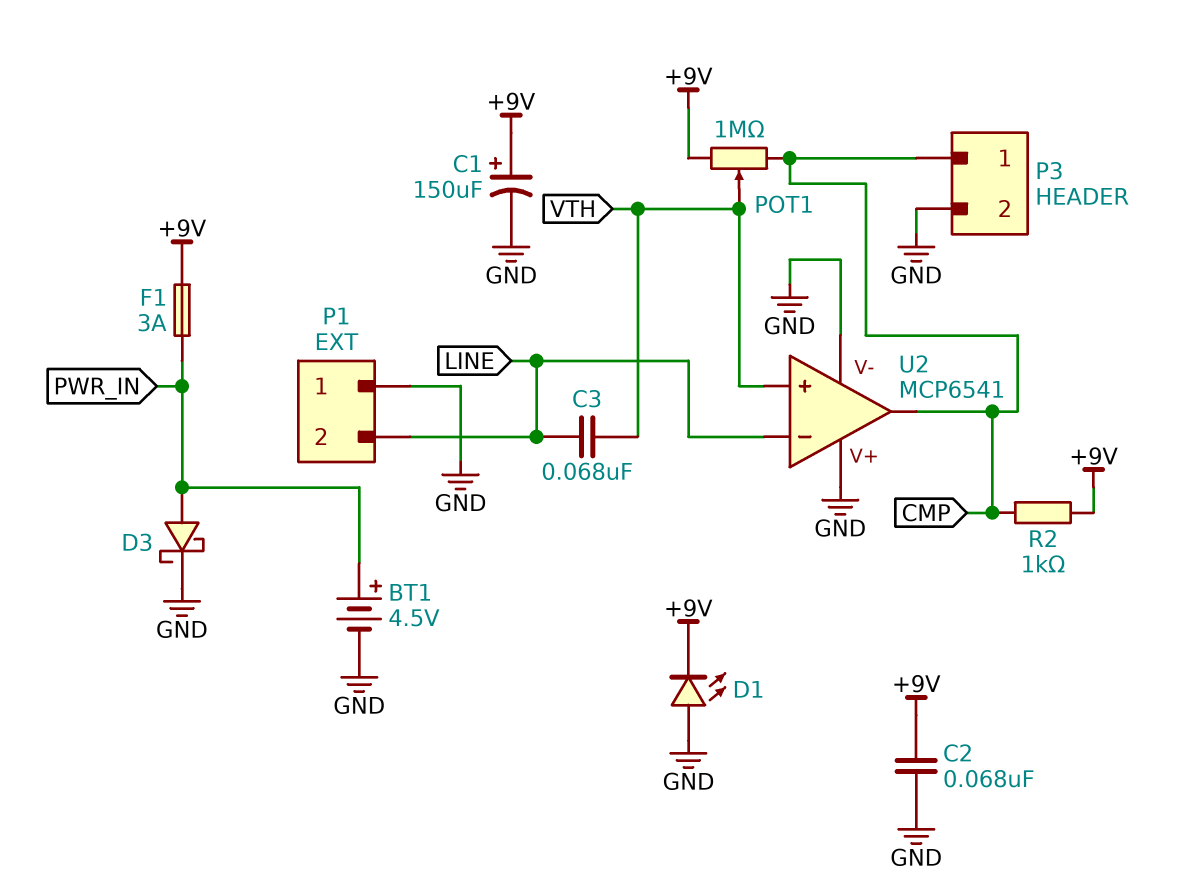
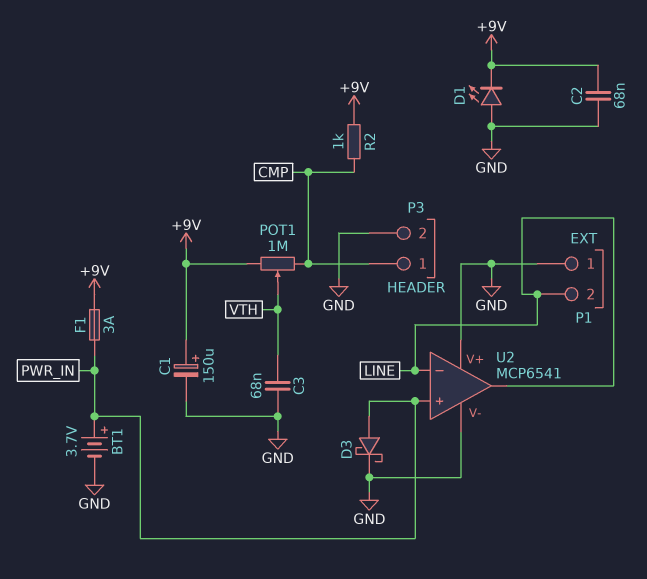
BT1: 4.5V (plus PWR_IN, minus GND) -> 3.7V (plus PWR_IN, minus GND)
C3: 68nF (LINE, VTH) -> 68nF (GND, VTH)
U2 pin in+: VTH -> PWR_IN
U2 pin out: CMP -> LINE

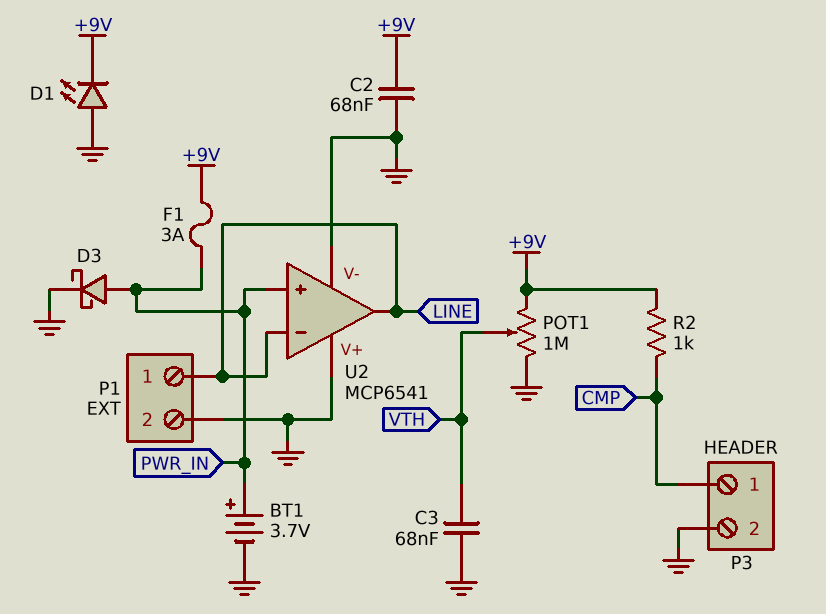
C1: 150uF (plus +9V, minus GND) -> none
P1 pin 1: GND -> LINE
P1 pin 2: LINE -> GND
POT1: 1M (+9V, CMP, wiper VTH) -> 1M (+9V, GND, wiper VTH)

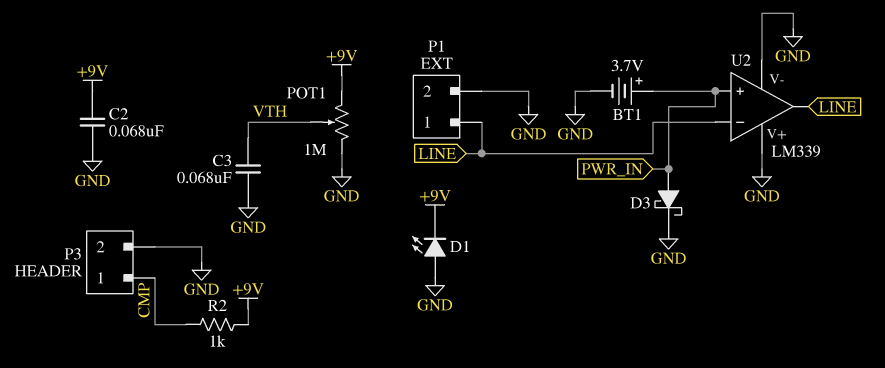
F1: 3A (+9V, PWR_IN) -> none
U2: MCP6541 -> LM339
------------
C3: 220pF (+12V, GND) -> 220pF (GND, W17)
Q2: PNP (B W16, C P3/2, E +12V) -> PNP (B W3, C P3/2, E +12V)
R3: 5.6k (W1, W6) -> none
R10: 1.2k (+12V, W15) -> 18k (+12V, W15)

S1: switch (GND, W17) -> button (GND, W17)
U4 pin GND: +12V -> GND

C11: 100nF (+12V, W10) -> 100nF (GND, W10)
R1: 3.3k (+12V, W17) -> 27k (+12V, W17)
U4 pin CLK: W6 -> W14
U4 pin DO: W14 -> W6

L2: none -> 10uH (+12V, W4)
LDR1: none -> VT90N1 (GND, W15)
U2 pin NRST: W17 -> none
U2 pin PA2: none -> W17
------------
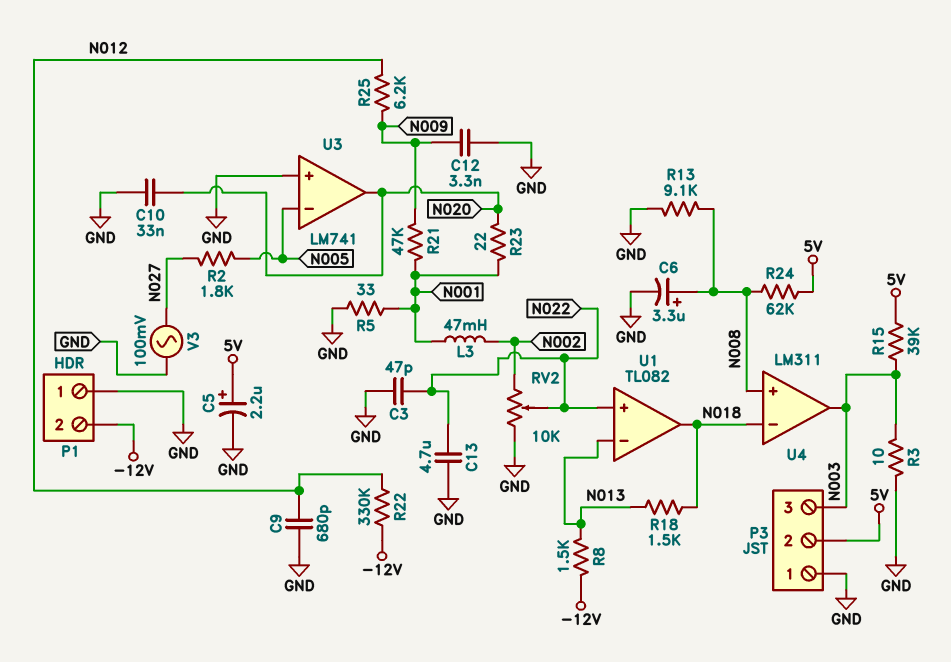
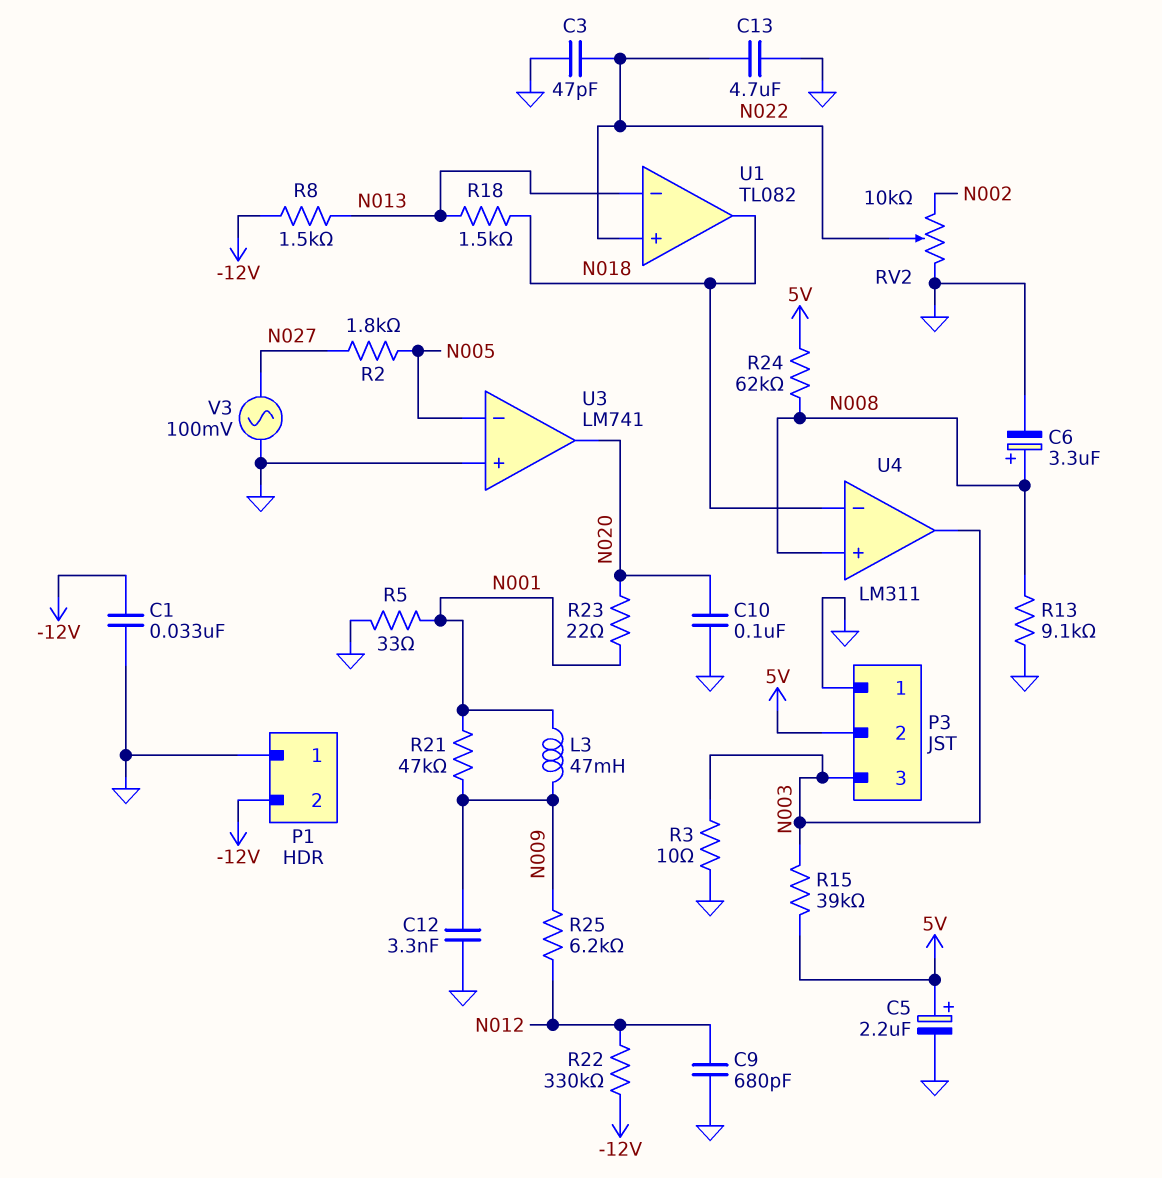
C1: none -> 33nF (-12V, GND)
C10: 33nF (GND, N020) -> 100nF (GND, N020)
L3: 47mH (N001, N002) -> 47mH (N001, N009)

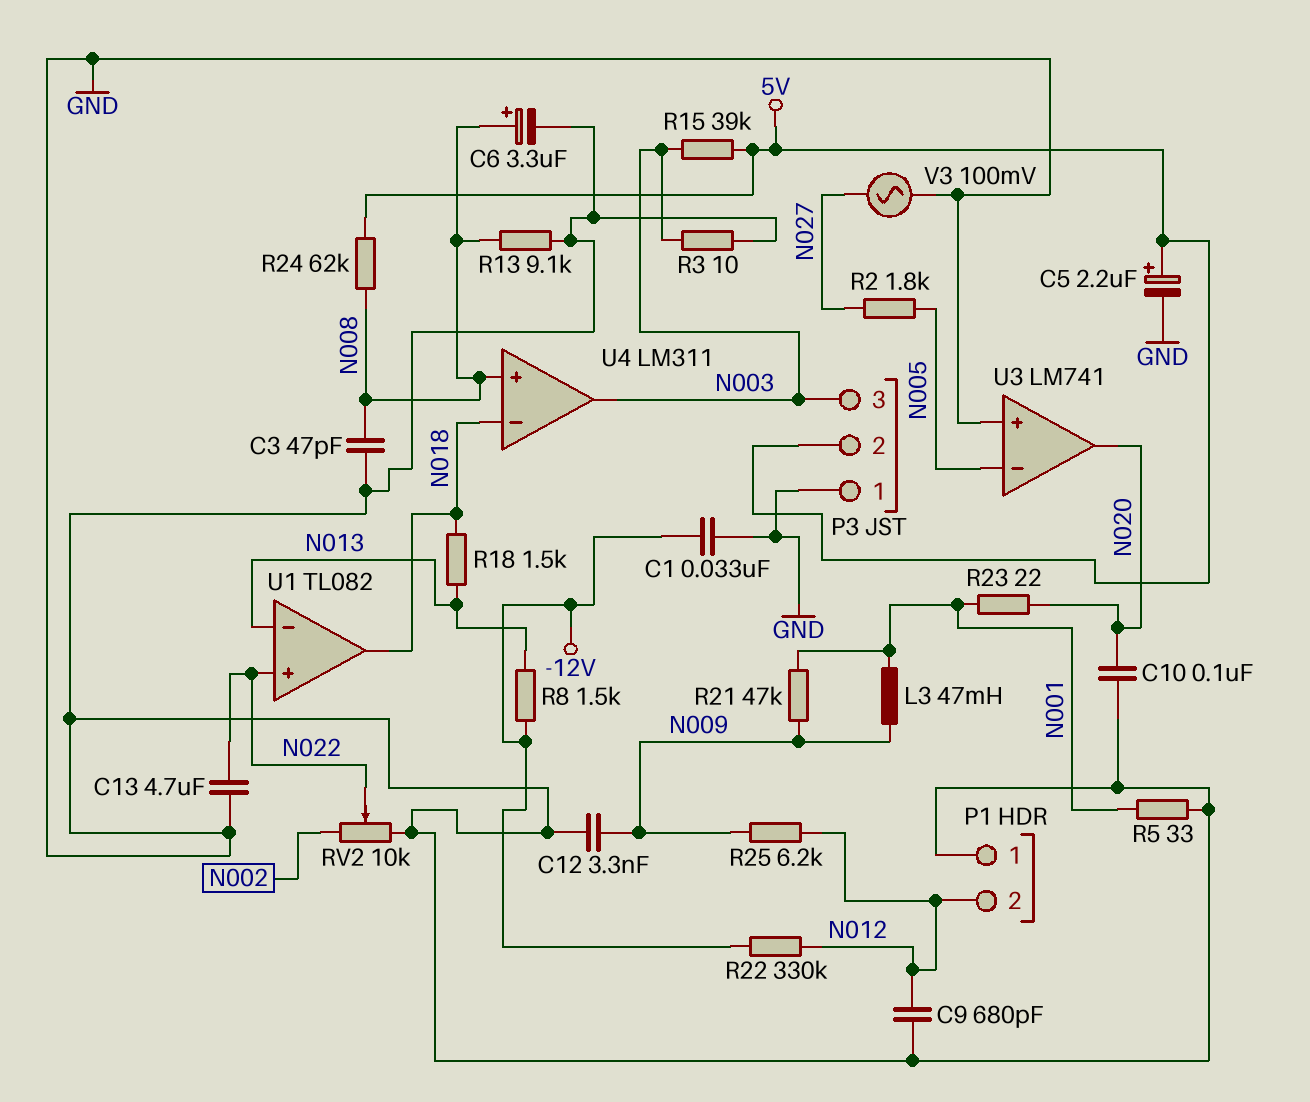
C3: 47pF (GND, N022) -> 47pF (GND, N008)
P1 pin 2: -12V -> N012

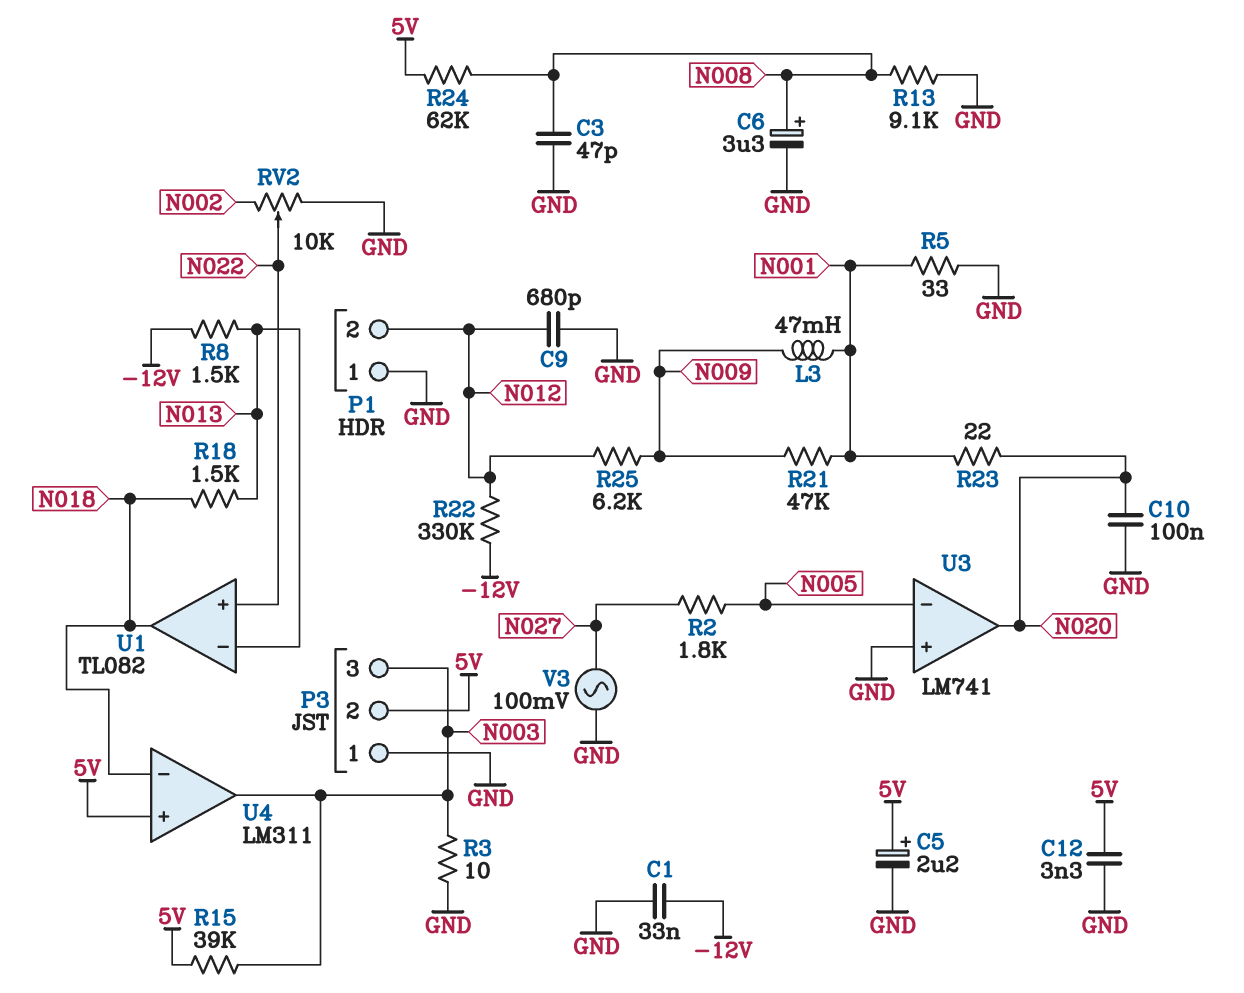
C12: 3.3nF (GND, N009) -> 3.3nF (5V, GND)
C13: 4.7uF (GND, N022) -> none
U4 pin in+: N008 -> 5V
------------
*EXERCISE GOAL:*
Look above for the line with "BT1: 4.5V (plus", then print it and each line after it down to and including the line with "U2: MCP6541 -> LM339". Leave out the pictures and keep the wording exact.

*YOUR SOLUTION:*
BT1: 4.5V (plus PWR_IN, minus GND) -> 3.7V (plus PWR_IN, minus GND)
C3: 68nF (LINE, VTH) -> 68nF (GND, VTH)
U2 pin in+: VTH -> PWR_IN
U2 pin out: CMP -> LINE

C1: 150uF (plus +9V, minus GND) -> none
P1 pin 1: GND -> LINE
P1 pin 2: LINE -> GND
POT1: 1M (+9V, CMP, wiper VTH) -> 1M (+9V, GND, wiper VTH)

F1: 3A (+9V, PWR_IN) -> none
U2: MCP6541 -> LM339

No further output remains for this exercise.